■ **TASK TO CARRY OUT**:
Return each of the following items line for line, with no changes.

■ **Element and text position data**:
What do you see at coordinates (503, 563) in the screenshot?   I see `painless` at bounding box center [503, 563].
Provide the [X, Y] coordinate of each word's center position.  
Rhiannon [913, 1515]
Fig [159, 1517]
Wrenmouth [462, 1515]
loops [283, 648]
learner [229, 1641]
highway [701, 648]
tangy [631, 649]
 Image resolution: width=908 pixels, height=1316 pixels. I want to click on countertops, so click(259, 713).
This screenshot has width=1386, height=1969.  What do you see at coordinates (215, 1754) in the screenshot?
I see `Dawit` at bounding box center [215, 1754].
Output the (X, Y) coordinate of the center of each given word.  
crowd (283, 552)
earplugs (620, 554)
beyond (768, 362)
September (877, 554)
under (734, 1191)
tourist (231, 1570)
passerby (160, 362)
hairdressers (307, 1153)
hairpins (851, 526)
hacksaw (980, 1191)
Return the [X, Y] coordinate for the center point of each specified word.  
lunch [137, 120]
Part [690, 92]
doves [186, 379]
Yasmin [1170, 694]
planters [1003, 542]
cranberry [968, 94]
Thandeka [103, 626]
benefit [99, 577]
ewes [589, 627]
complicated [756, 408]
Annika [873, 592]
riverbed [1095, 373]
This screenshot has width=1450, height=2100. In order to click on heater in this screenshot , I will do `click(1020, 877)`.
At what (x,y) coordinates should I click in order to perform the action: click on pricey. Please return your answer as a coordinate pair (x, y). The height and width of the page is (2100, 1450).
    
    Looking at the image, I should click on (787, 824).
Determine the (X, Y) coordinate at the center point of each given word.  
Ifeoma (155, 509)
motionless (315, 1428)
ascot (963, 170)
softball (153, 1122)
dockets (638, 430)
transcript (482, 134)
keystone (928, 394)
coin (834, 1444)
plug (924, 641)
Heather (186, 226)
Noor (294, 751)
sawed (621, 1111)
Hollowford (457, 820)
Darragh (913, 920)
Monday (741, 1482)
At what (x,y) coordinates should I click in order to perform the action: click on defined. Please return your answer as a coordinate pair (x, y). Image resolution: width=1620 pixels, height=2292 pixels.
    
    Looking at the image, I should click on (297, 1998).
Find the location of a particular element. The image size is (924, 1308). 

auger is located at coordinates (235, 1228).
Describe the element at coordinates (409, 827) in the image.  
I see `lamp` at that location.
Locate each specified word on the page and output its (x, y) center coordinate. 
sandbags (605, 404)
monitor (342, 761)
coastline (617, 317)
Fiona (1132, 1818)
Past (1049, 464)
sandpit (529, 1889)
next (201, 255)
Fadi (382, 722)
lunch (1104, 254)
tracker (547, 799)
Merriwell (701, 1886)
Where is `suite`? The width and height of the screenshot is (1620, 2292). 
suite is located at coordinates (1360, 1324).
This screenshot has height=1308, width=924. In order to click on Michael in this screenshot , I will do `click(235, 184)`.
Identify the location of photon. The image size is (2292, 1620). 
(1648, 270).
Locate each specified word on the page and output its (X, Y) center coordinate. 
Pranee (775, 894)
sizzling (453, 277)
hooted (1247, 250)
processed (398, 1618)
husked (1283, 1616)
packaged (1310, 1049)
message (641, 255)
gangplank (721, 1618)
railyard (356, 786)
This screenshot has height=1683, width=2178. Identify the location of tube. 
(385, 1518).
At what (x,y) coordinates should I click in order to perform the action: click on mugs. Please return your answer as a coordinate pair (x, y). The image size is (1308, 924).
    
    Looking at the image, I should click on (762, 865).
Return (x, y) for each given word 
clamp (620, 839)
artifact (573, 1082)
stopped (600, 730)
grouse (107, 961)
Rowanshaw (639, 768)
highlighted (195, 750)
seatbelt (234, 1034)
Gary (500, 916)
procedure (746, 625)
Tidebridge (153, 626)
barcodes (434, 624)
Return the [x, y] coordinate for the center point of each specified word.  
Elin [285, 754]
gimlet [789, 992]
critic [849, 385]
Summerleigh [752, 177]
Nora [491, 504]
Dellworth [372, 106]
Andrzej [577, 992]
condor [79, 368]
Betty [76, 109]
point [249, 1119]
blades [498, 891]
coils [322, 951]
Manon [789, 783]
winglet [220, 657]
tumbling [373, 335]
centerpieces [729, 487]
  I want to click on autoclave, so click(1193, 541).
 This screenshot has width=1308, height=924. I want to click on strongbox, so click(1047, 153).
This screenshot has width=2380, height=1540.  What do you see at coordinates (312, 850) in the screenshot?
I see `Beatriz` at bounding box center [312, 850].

■ **CORRECT RESULT**:
What do you see at coordinates (503, 563) in the screenshot?   I see `painless` at bounding box center [503, 563].
Provide the [X, Y] coordinate of each word's center position.  
Rhiannon [913, 1515]
Fig [159, 1517]
Wrenmouth [462, 1515]
loops [283, 648]
learner [229, 1641]
highway [701, 648]
tangy [631, 649]
 Image resolution: width=908 pixels, height=1316 pixels. I want to click on countertops, so click(259, 713).
This screenshot has width=1386, height=1969.  What do you see at coordinates (215, 1754) in the screenshot?
I see `Dawit` at bounding box center [215, 1754].
Output the (X, Y) coordinate of the center of each given word.  
crowd (283, 552)
earplugs (620, 554)
beyond (768, 362)
September (877, 554)
under (734, 1191)
tourist (231, 1570)
passerby (160, 362)
hairdressers (307, 1153)
hairpins (851, 526)
hacksaw (980, 1191)
Return the [X, Y] coordinate for the center point of each specified word.  
lunch [137, 120]
Part [690, 92]
doves [186, 379]
Yasmin [1170, 694]
planters [1003, 542]
cranberry [968, 94]
Thandeka [103, 626]
benefit [99, 577]
ewes [589, 627]
complicated [756, 408]
Annika [873, 592]
riverbed [1095, 373]
This screenshot has width=1450, height=2100. In order to click on heater in this screenshot , I will do `click(1020, 877)`.
At what (x,y) coordinates should I click in order to perform the action: click on pricey. Please return your answer as a coordinate pair (x, y). The height and width of the page is (2100, 1450).
    
    Looking at the image, I should click on (787, 824).
Determine the (X, Y) coordinate at the center point of each given word.  
Ifeoma (155, 509)
motionless (315, 1428)
ascot (963, 170)
softball (153, 1122)
dockets (638, 430)
transcript (482, 134)
keystone (928, 394)
coin (834, 1444)
plug (924, 641)
Heather (186, 226)
Noor (294, 751)
sawed (621, 1111)
Hollowford (457, 820)
Darragh (913, 920)
Monday (741, 1482)
At what (x,y) coordinates should I click in order to perform the action: click on defined. Please return your answer as a coordinate pair (x, y). Image resolution: width=1620 pixels, height=2292 pixels.
    
    Looking at the image, I should click on (297, 1998).
Find the location of a particular element. The image size is (924, 1308). 

auger is located at coordinates (235, 1228).
Describe the element at coordinates (409, 827) in the image.  
I see `lamp` at that location.
Locate each specified word on the page and output its (x, y) center coordinate. 
sandbags (605, 404)
monitor (342, 761)
coastline (617, 317)
Fiona (1132, 1818)
Past (1049, 464)
sandpit (529, 1889)
next (201, 255)
Fadi (382, 722)
lunch (1104, 254)
tracker (547, 799)
Merriwell (701, 1886)
Where is `suite`? The width and height of the screenshot is (1620, 2292). 
suite is located at coordinates (1360, 1324).
This screenshot has height=1308, width=924. In order to click on Michael in this screenshot , I will do `click(235, 184)`.
Identify the location of photon. The image size is (2292, 1620). 
(1648, 270).
Locate each specified word on the page and output its (X, Y) center coordinate. 
Pranee (775, 894)
sizzling (453, 277)
hooted (1247, 250)
processed (398, 1618)
husked (1283, 1616)
packaged (1310, 1049)
message (641, 255)
gangplank (721, 1618)
railyard (356, 786)
This screenshot has height=1683, width=2178. Identify the location of tube. 
(385, 1518).
At what (x,y) coordinates should I click in order to perform the action: click on mugs. Please return your answer as a coordinate pair (x, y). The image size is (1308, 924).
    
    Looking at the image, I should click on (762, 865).
Return (x, y) for each given word 
clamp (620, 839)
artifact (573, 1082)
stopped (600, 730)
grouse (107, 961)
Rowanshaw (639, 768)
highlighted (195, 750)
seatbelt (234, 1034)
Gary (500, 916)
procedure (746, 625)
Tidebridge (153, 626)
barcodes (434, 624)
Return the [x, y] coordinate for the center point of each specified word.  
Elin [285, 754]
gimlet [789, 992]
critic [849, 385]
Summerleigh [752, 177]
Nora [491, 504]
Dellworth [372, 106]
Andrzej [577, 992]
condor [79, 368]
Betty [76, 109]
point [249, 1119]
blades [498, 891]
coils [322, 951]
Manon [789, 783]
winglet [220, 657]
tumbling [373, 335]
centerpieces [729, 487]
  I want to click on autoclave, so click(1193, 541).
 This screenshot has width=1308, height=924. I want to click on strongbox, so click(1047, 153).
This screenshot has width=2380, height=1540.  What do you see at coordinates (312, 850) in the screenshot?
I see `Beatriz` at bounding box center [312, 850].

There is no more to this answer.